- Instructions to follow
Show every line below where "Lease" can be found.

------------------------------

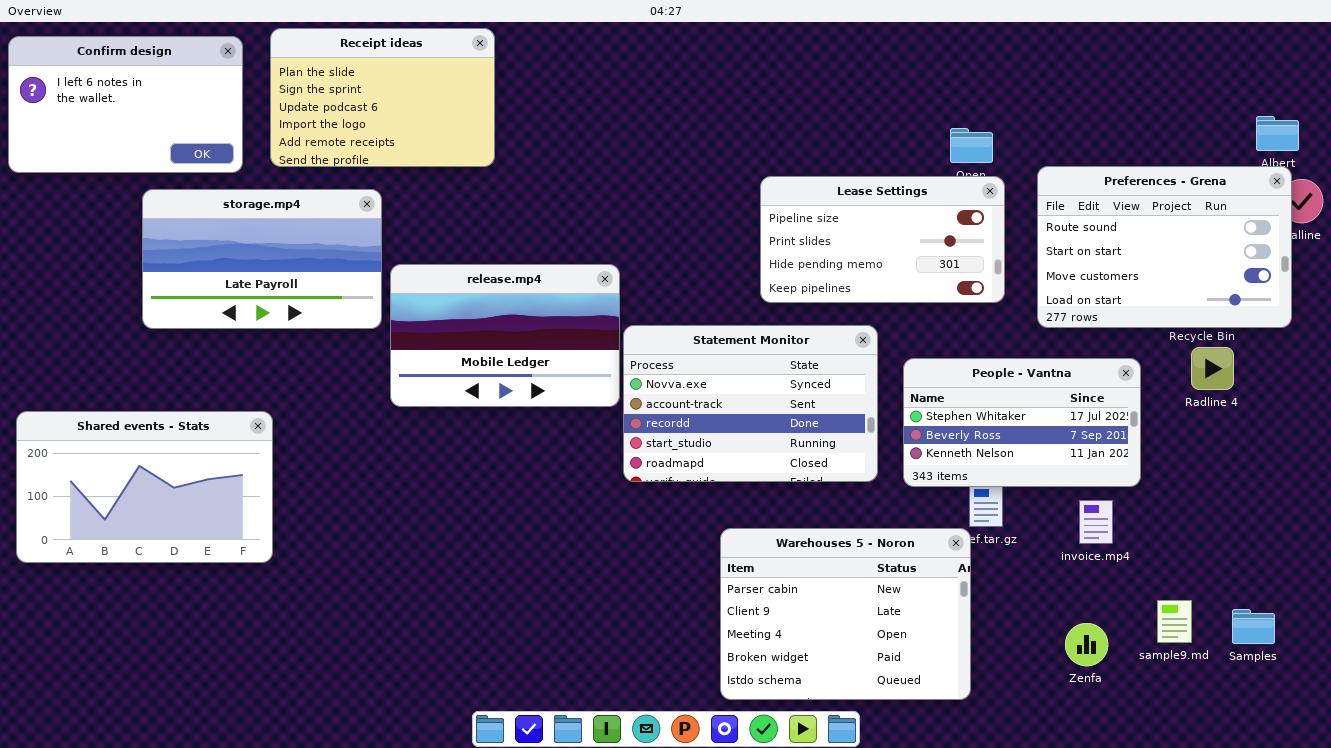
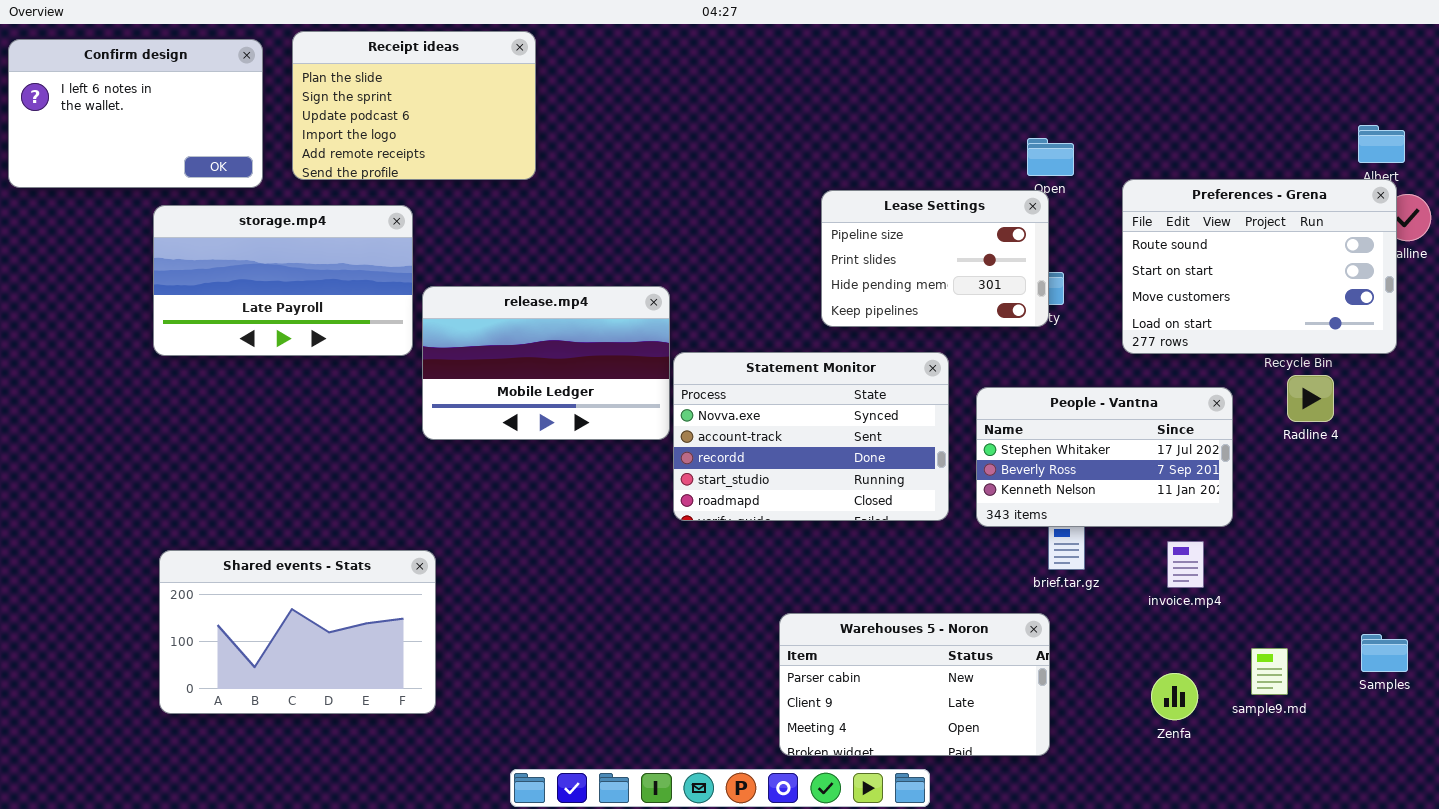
Lease Settings: [760,176,1005,303] -> [821,190,1049,327], resized
Shared events - Stats: [16,411,273,563] -> [159,550,436,714], moved
Warehouses 5 - Noron: [720,528,971,700] -> [779,613,1050,756], resized
Samples: [1232,609,1275,644] -> [1361,634,1408,672], moved

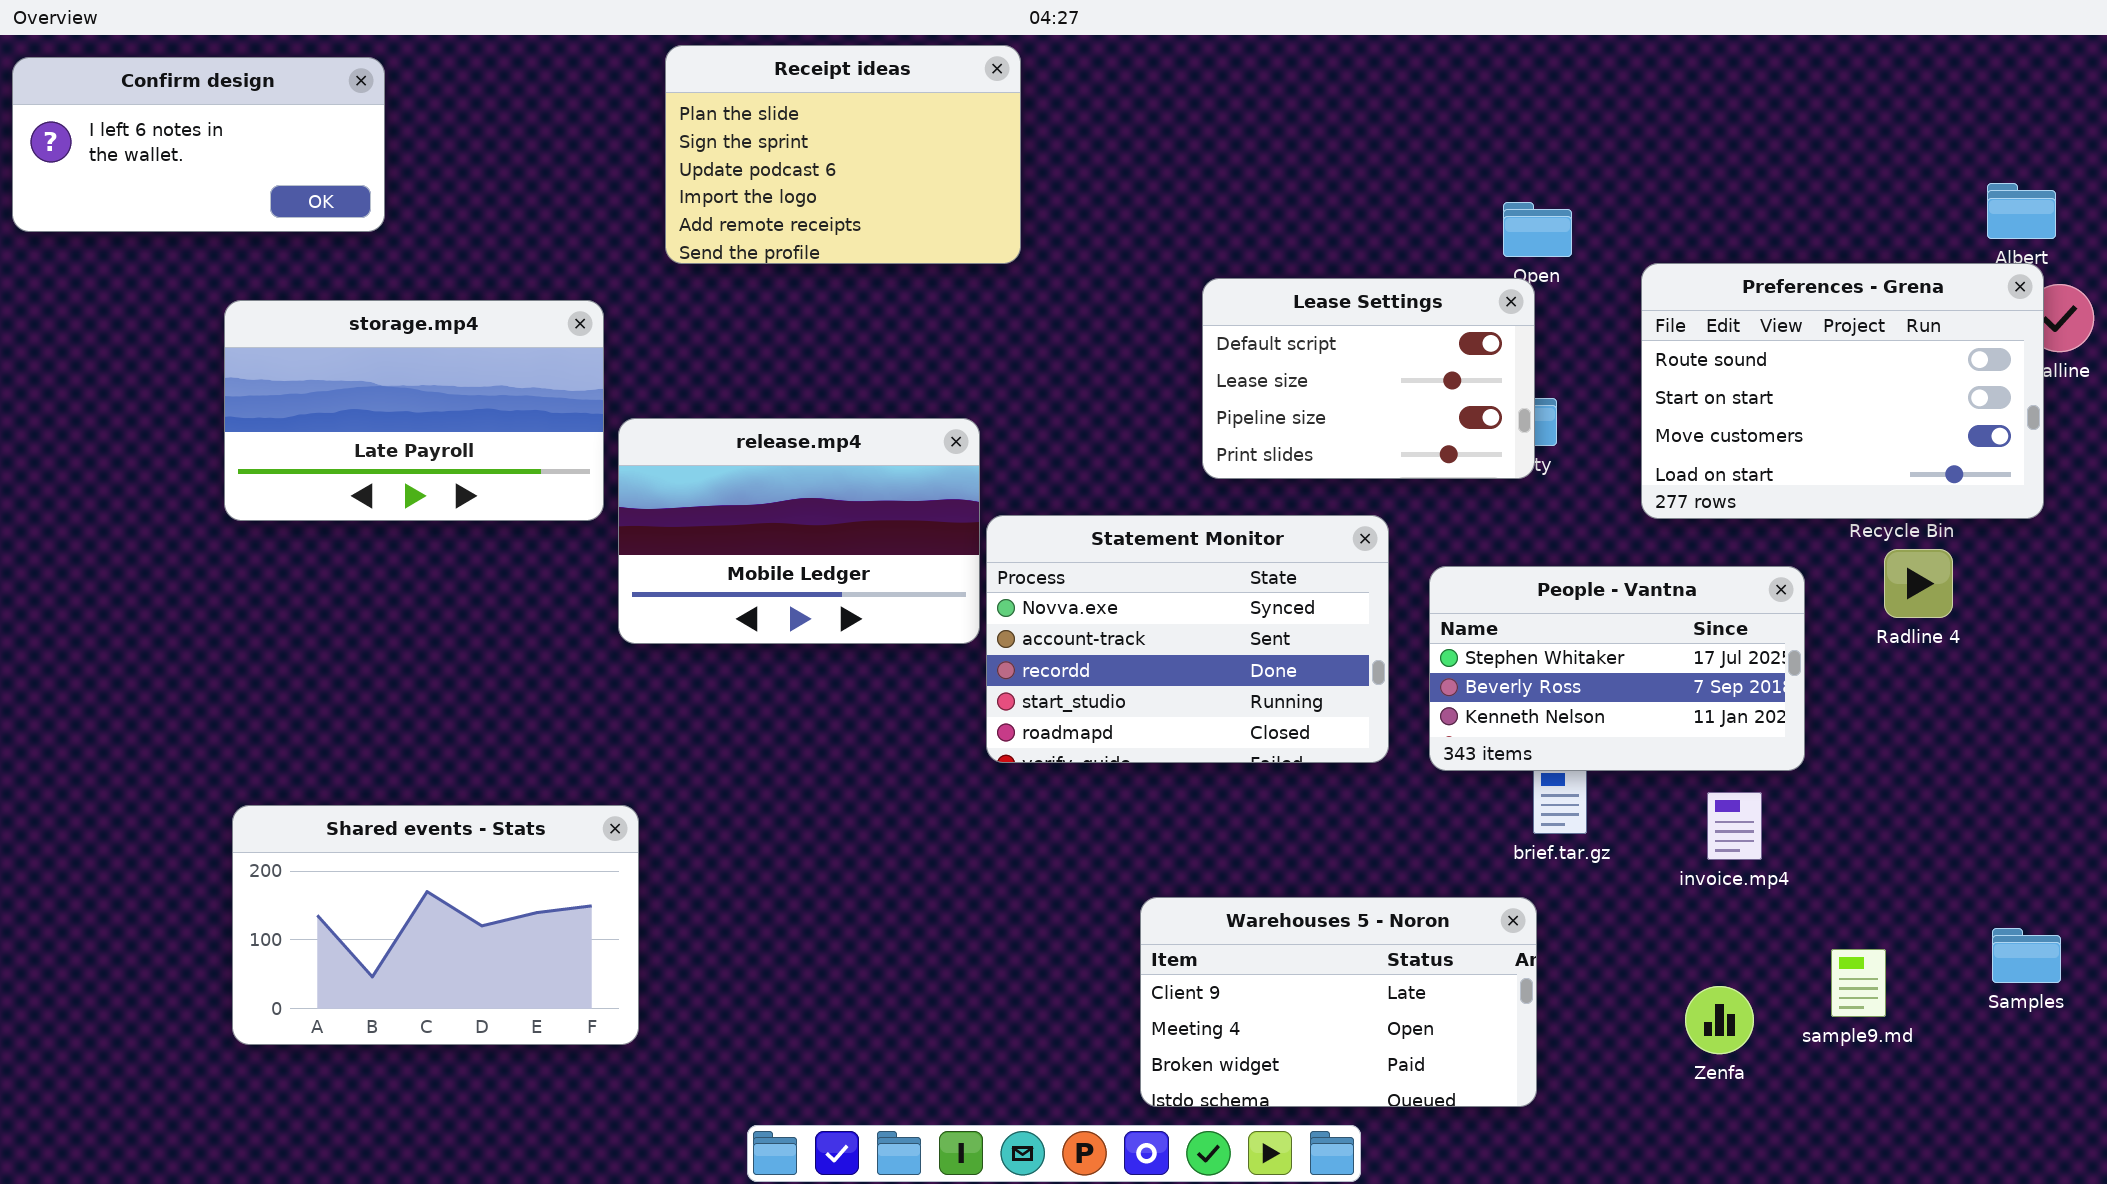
Receipt ideas: [292,31,536,180] -> [665,45,1021,264], moved
Confirm design: [8,39,263,188] -> [12,57,385,232], resized
Lease Settings: [821,190,1049,327] -> [1202,278,1535,479], scrolled up 2 rows
Warehouses 5 - Noron: [779,613,1050,756] -> [1140,897,1537,1107], scrolled down 1 row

------------------------------

- Task output
Lease Settings: [760,176,1005,303] -> [821,190,1049,327], resized
Lease Settings: [821,190,1049,327] -> [1202,278,1535,479], scrolled up 2 rows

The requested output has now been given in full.